#### ACTIVITY:
From the first line to the last, output the data exactly as it stands, minus its pictures.

#### STUDY MATERIAL:
= = =

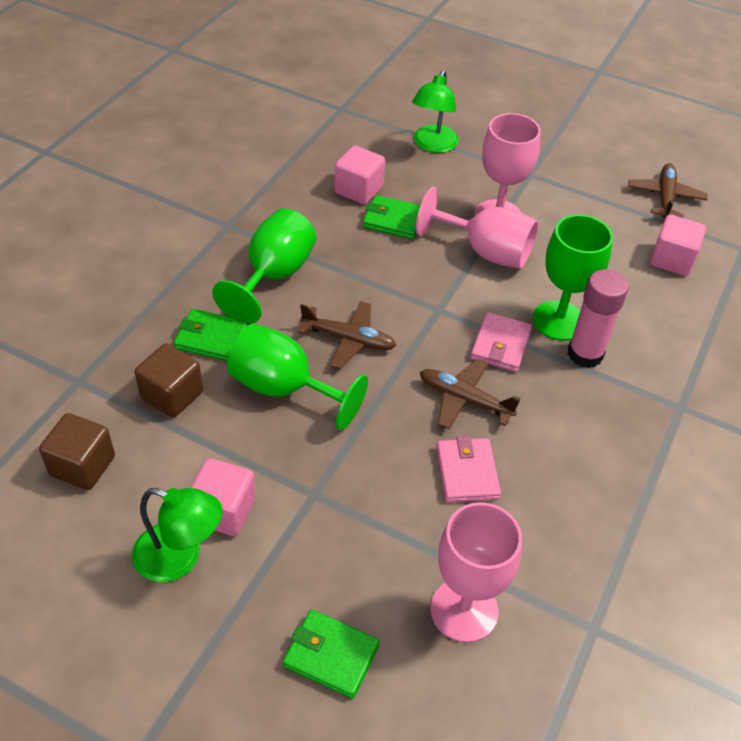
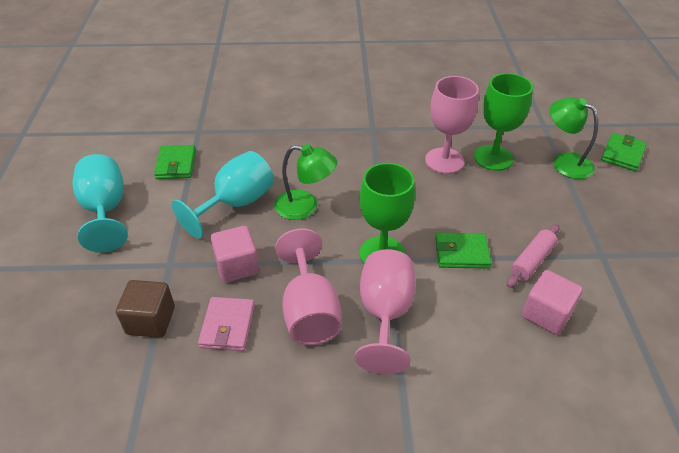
brown cube: [39,413,115,490] [135,343,203,418] = 2 -> [116,280,175,338] = 1
brown plane: [298,301,396,369] [420,359,520,429] [628,163,707,218] = 3 -> none = 0
green goblet: [212,208,316,324] [227,323,368,430] [533,215,613,341] = 3 -> [359,163,415,264] [474,73,533,171] = 2
pink cube: [191,458,256,536] [334,146,385,205] [650,215,706,276] = 3 -> [211,226,259,283] [522,270,583,335] = 2
pink glue stick: [568,269,629,368] = 1 -> none = 0
pink rolling pin: none = 0 -> [507,224,560,288] = 1
pink wallet: [436,436,501,502] [471,312,532,372] = 2 -> [198,297,255,351] = 1
turquoise goblet: none = 0 -> [73,154,128,252] [172,151,274,239] = 2

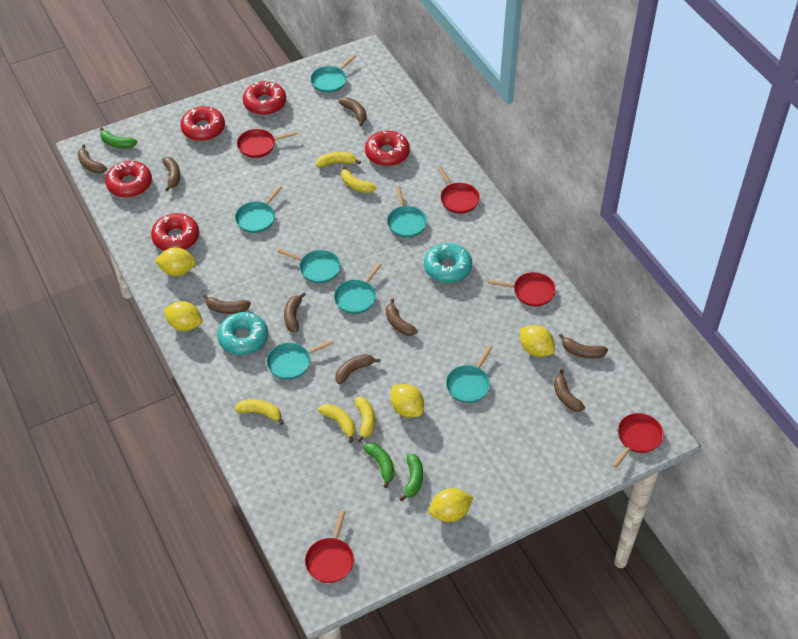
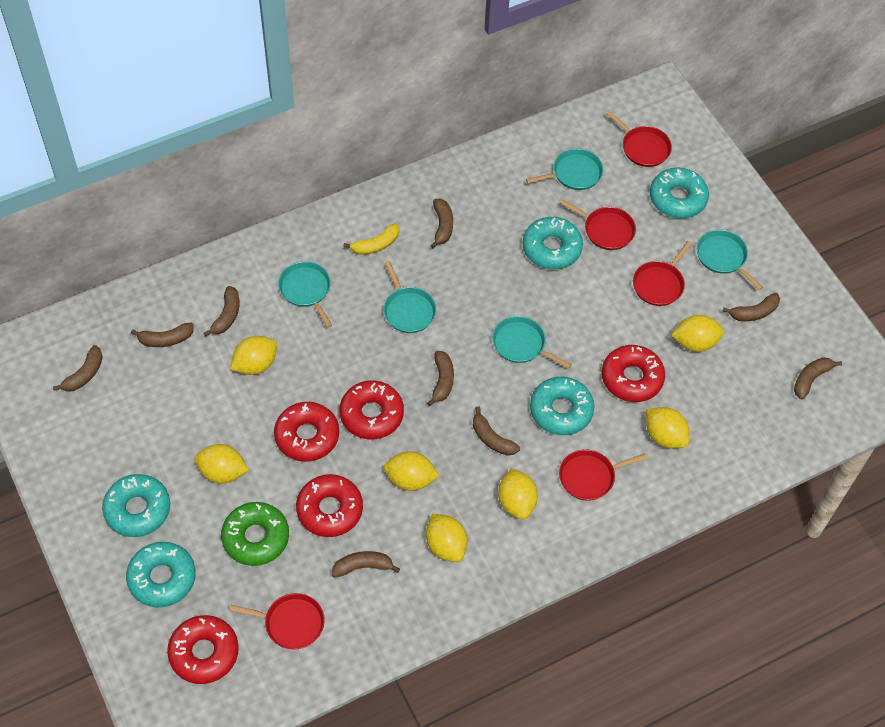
green banana: [100,127,137,148] [363,443,394,488] [399,454,423,501] = 3 -> none = 0
green donut: none = 0 -> [221,502,289,566] = 1
turquoise donut: [217,312,268,355] [424,243,472,283] = 2 -> [102,474,170,537] [126,542,196,607] [522,217,583,269] [530,377,594,435] [650,167,709,218] = 5
turquoise pan: [235,186,282,233] [267,340,334,380] [277,249,341,283] [310,54,356,93] [334,263,382,314] [387,186,427,238] [446,346,492,403] = 7 -> [278,261,332,328] [384,261,436,333] [492,316,572,368] [526,149,603,190] [697,230,763,290] = 5
yellow banana: [234,400,284,425] [316,152,361,167] [318,404,356,443] [341,166,376,193] [355,397,375,442] = 5 -> [343,223,399,255] = 1
yellow lemon: [155,247,196,276] [163,301,202,331] [390,384,424,418] [429,488,473,522] [520,325,555,357] = 5 -> [194,444,249,483] [230,336,277,375] [384,451,439,491] [426,514,467,562] [498,468,538,520] [646,407,690,448] [671,315,724,352] = 7

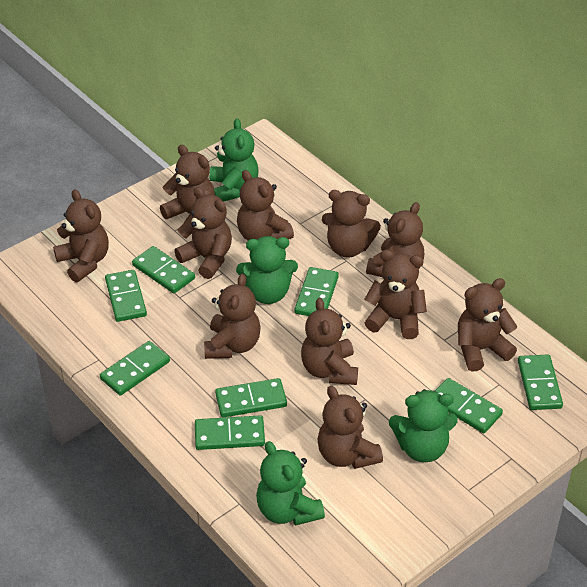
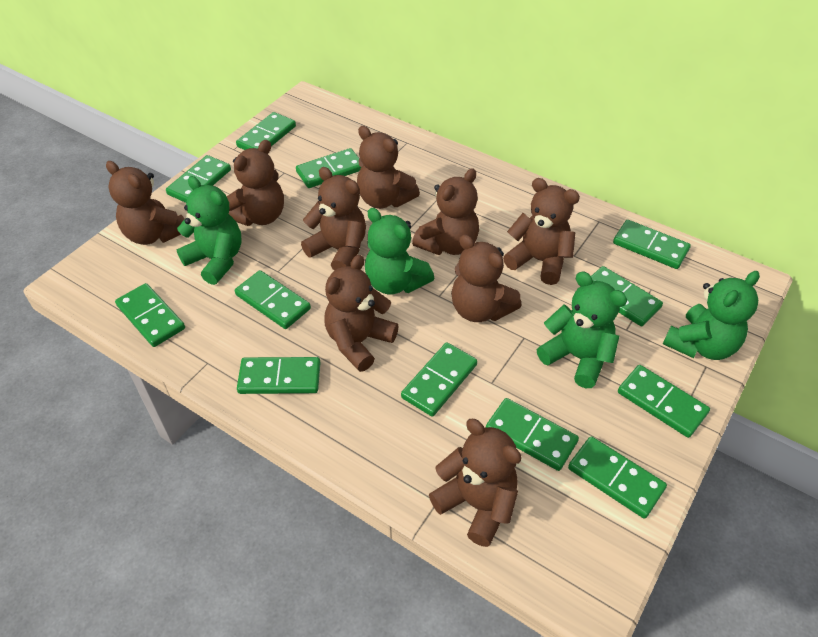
brown teddy bear: [53,189,109,282] [160,145,215,221] [174,187,232,279] [204,274,261,359] [237,170,294,240] [301,298,358,385] [317,386,383,469] [322,190,381,258] [364,250,427,339] [366,202,424,277] [458,278,517,372] = 11 -> [106,161,185,245] [227,140,284,226] [301,167,366,271] [324,255,399,372] [357,126,420,209] [412,168,479,255] [429,419,522,547] [451,234,522,322] [503,178,580,285] = 9
green domino: [100,341,170,396] [105,270,147,322] [132,246,195,293] [195,415,265,450] [215,378,287,418] [295,267,339,316] [435,378,503,433] [518,355,563,410] = 8 -> [115,283,185,347] [166,155,231,203] [235,270,311,329] [236,112,296,150] [237,357,321,394] [296,148,361,188] [401,342,477,417] [486,398,579,471] [568,436,667,519] [591,266,663,326] [613,220,691,269] [618,365,710,438] = 12

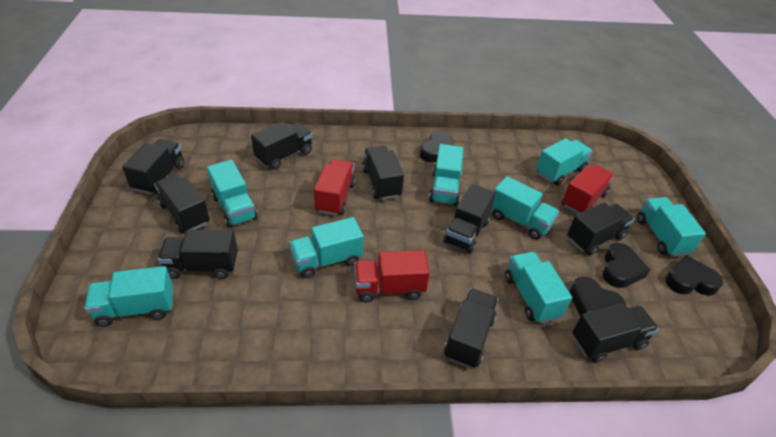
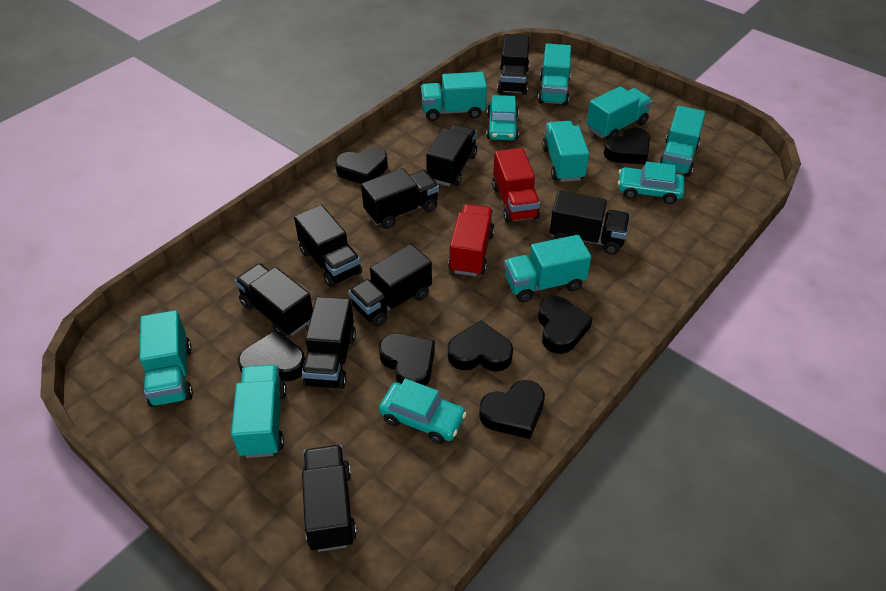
black heart: [420,131,455,162] [570,276,626,317] [602,243,650,288] [665,255,723,296] = 4 -> [238,330,305,381] [335,148,388,184] [379,333,435,386] [448,320,513,372] [479,380,545,439] [538,296,593,354] [604,128,650,164] = 7
red truck: [314,159,356,216] [354,250,430,302] [562,164,614,214] = 3 -> [448,204,495,276] [492,148,540,223] = 2
turquoise car: none = 0 -> [379,378,467,444] [486,95,519,140] [618,162,684,204] = 3

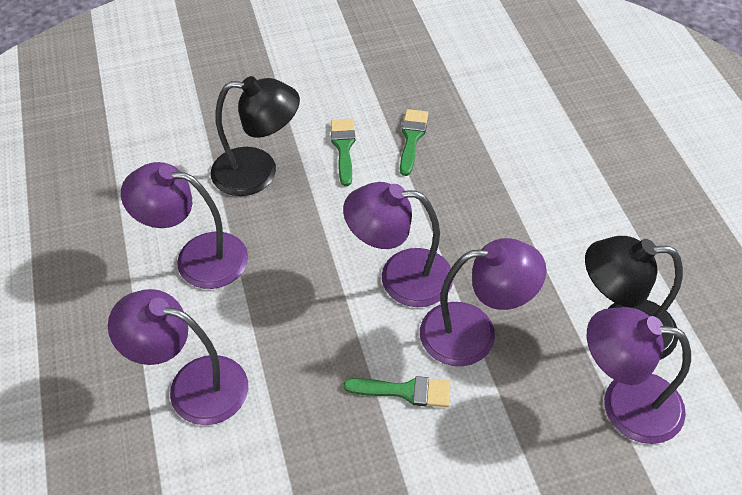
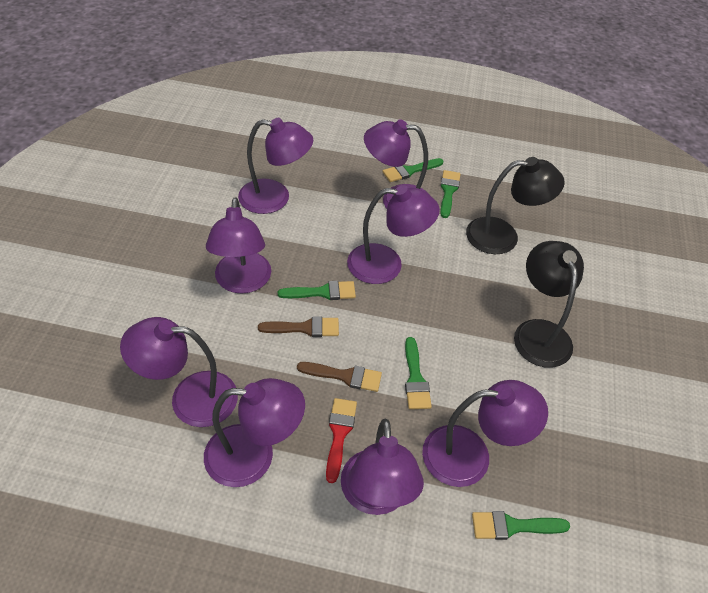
brown brush: none = 0 -> [258,316,339,337] [297,362,382,392] = 2
green brush: [331,119,355,186] [343,376,451,407] [400,109,428,176] = 3 -> [278,281,356,300] [382,158,443,182] [405,337,432,409] [440,170,460,218] [472,511,570,540] = 5
purple lamp: [108,289,248,425] [121,162,248,289] [343,182,453,307] [420,238,547,366] [587,307,691,444] = 5 -> [120,317,238,427] [204,378,305,487] [206,197,271,294] [238,118,313,214] [341,419,424,515] [347,185,440,284] [364,120,429,209] [422,380,548,487] = 8
red brush: none = 0 -> [326,398,357,483] = 1

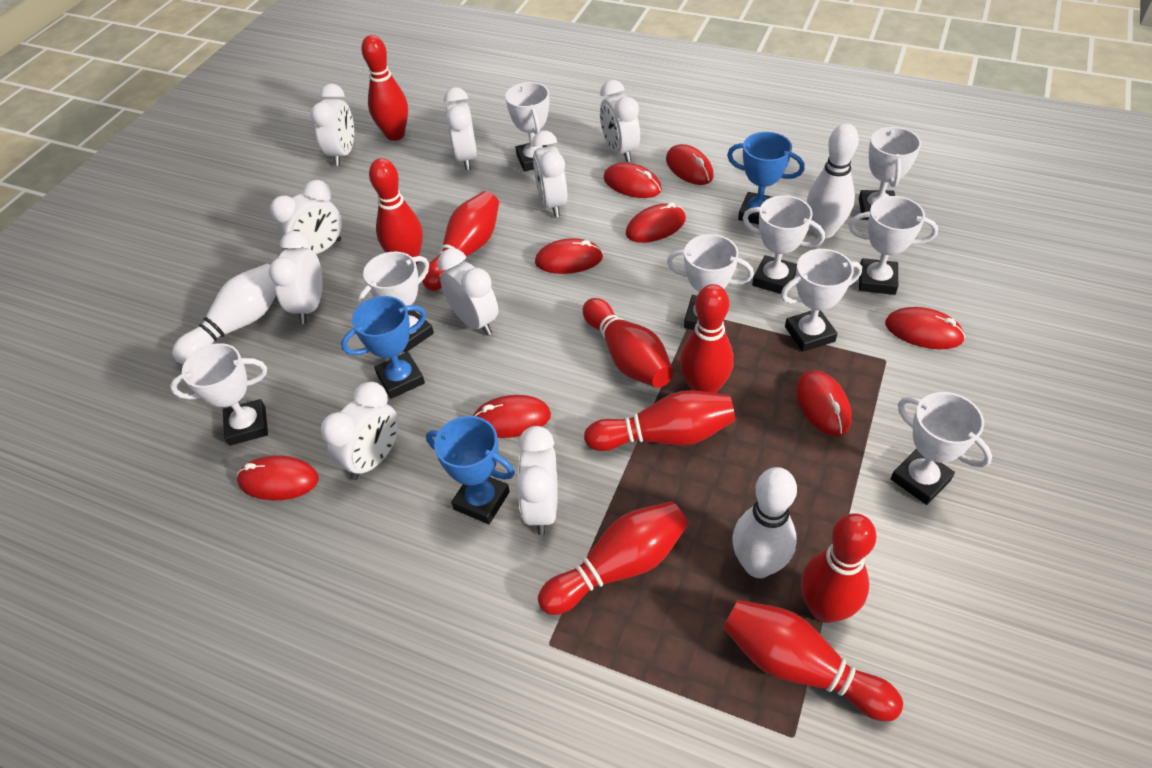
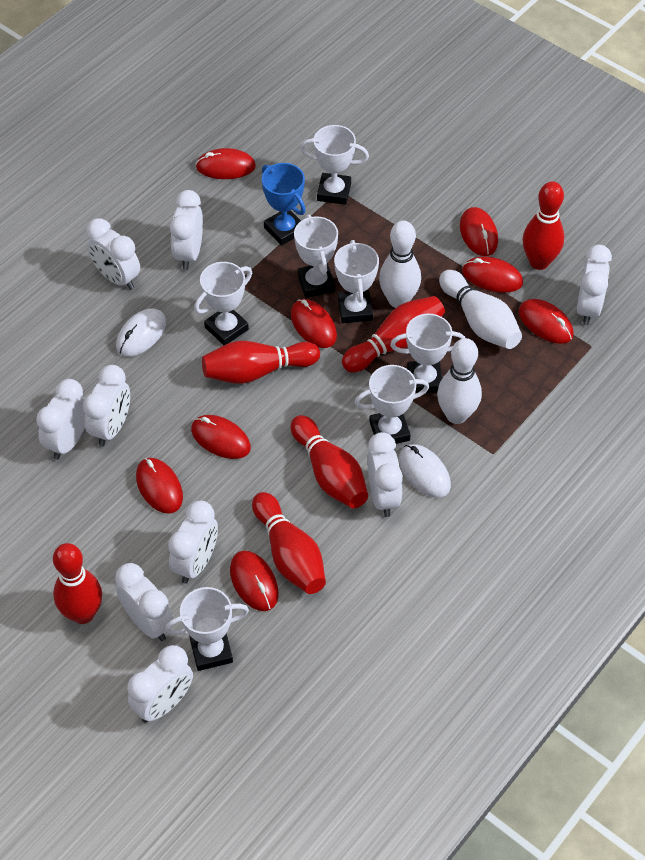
blue trophy: [341,296,426,399] [426,416,515,524] [727,132,805,224] = 3 -> [262,163,306,246] = 1
red bowling pin: [361,35,408,141] [369,158,423,265] [422,191,499,291] [538,501,688,615] [583,298,673,388] [584,390,735,451] [680,284,734,393] [723,600,903,721] [801,513,877,623] = 9 -> [53,543,102,624] [202,341,320,384] [252,492,326,594] [290,415,368,508] [342,296,445,373] [523,181,564,270] = 6
white mouse: none = 0 -> [116,308,166,356] [399,444,451,498] = 2
white trophy: [170,343,268,446] [358,252,434,352] [505,82,549,172] [667,234,754,330] [743,195,825,294] [781,249,862,352] [849,196,938,295] [859,127,921,220] [891,392,992,505] = 9 -> [165,587,249,671] [194,262,252,345] [294,215,338,298] [300,125,369,205] [334,240,379,323] [354,365,429,444] [390,314,465,393] = 7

= = =

#### TASK ANSWER:
brown cube: [39,413,115,490] [135,343,203,418] = 2 -> [116,280,175,338] = 1
brown plane: [298,301,396,369] [420,359,520,429] [628,163,707,218] = 3 -> none = 0
green goblet: [212,208,316,324] [227,323,368,430] [533,215,613,341] = 3 -> [359,163,415,264] [474,73,533,171] = 2
pink cube: [191,458,256,536] [334,146,385,205] [650,215,706,276] = 3 -> [211,226,259,283] [522,270,583,335] = 2
pink glue stick: [568,269,629,368] = 1 -> none = 0
pink rolling pin: none = 0 -> [507,224,560,288] = 1
pink wallet: [436,436,501,502] [471,312,532,372] = 2 -> [198,297,255,351] = 1
turquoise goblet: none = 0 -> [73,154,128,252] [172,151,274,239] = 2

green banana: [100,127,137,148] [363,443,394,488] [399,454,423,501] = 3 -> none = 0
green donut: none = 0 -> [221,502,289,566] = 1
turquoise donut: [217,312,268,355] [424,243,472,283] = 2 -> [102,474,170,537] [126,542,196,607] [522,217,583,269] [530,377,594,435] [650,167,709,218] = 5
turquoise pan: [235,186,282,233] [267,340,334,380] [277,249,341,283] [310,54,356,93] [334,263,382,314] [387,186,427,238] [446,346,492,403] = 7 -> [278,261,332,328] [384,261,436,333] [492,316,572,368] [526,149,603,190] [697,230,763,290] = 5
yellow banana: [234,400,284,425] [316,152,361,167] [318,404,356,443] [341,166,376,193] [355,397,375,442] = 5 -> [343,223,399,255] = 1
yellow lemon: [155,247,196,276] [163,301,202,331] [390,384,424,418] [429,488,473,522] [520,325,555,357] = 5 -> [194,444,249,483] [230,336,277,375] [384,451,439,491] [426,514,467,562] [498,468,538,520] [646,407,690,448] [671,315,724,352] = 7

brown teddy bear: [53,189,109,282] [160,145,215,221] [174,187,232,279] [204,274,261,359] [237,170,294,240] [301,298,358,385] [317,386,383,469] [322,190,381,258] [364,250,427,339] [366,202,424,277] [458,278,517,372] = 11 -> [106,161,185,245] [227,140,284,226] [301,167,366,271] [324,255,399,372] [357,126,420,209] [412,168,479,255] [429,419,522,547] [451,234,522,322] [503,178,580,285] = 9
green domino: [100,341,170,396] [105,270,147,322] [132,246,195,293] [195,415,265,450] [215,378,287,418] [295,267,339,316] [435,378,503,433] [518,355,563,410] = 8 -> [115,283,185,347] [166,155,231,203] [235,270,311,329] [236,112,296,150] [237,357,321,394] [296,148,361,188] [401,342,477,417] [486,398,579,471] [568,436,667,519] [591,266,663,326] [613,220,691,269] [618,365,710,438] = 12

black heart: [420,131,455,162] [570,276,626,317] [602,243,650,288] [665,255,723,296] = 4 -> [238,330,305,381] [335,148,388,184] [379,333,435,386] [448,320,513,372] [479,380,545,439] [538,296,593,354] [604,128,650,164] = 7
red truck: [314,159,356,216] [354,250,430,302] [562,164,614,214] = 3 -> [448,204,495,276] [492,148,540,223] = 2
turquoise car: none = 0 -> [379,378,467,444] [486,95,519,140] [618,162,684,204] = 3

brown brush: none = 0 -> [258,316,339,337] [297,362,382,392] = 2
green brush: [331,119,355,186] [343,376,451,407] [400,109,428,176] = 3 -> [278,281,356,300] [382,158,443,182] [405,337,432,409] [440,170,460,218] [472,511,570,540] = 5
purple lamp: [108,289,248,425] [121,162,248,289] [343,182,453,307] [420,238,547,366] [587,307,691,444] = 5 -> [120,317,238,427] [204,378,305,487] [206,197,271,294] [238,118,313,214] [341,419,424,515] [347,185,440,284] [364,120,429,209] [422,380,548,487] = 8
red brush: none = 0 -> [326,398,357,483] = 1

blue trophy: [341,296,426,399] [426,416,515,524] [727,132,805,224] = 3 -> [262,163,306,246] = 1
red bowling pin: [361,35,408,141] [369,158,423,265] [422,191,499,291] [538,501,688,615] [583,298,673,388] [584,390,735,451] [680,284,734,393] [723,600,903,721] [801,513,877,623] = 9 -> [53,543,102,624] [202,341,320,384] [252,492,326,594] [290,415,368,508] [342,296,445,373] [523,181,564,270] = 6
white mouse: none = 0 -> [116,308,166,356] [399,444,451,498] = 2
white trophy: [170,343,268,446] [358,252,434,352] [505,82,549,172] [667,234,754,330] [743,195,825,294] [781,249,862,352] [849,196,938,295] [859,127,921,220] [891,392,992,505] = 9 -> [165,587,249,671] [194,262,252,345] [294,215,338,298] [300,125,369,205] [334,240,379,323] [354,365,429,444] [390,314,465,393] = 7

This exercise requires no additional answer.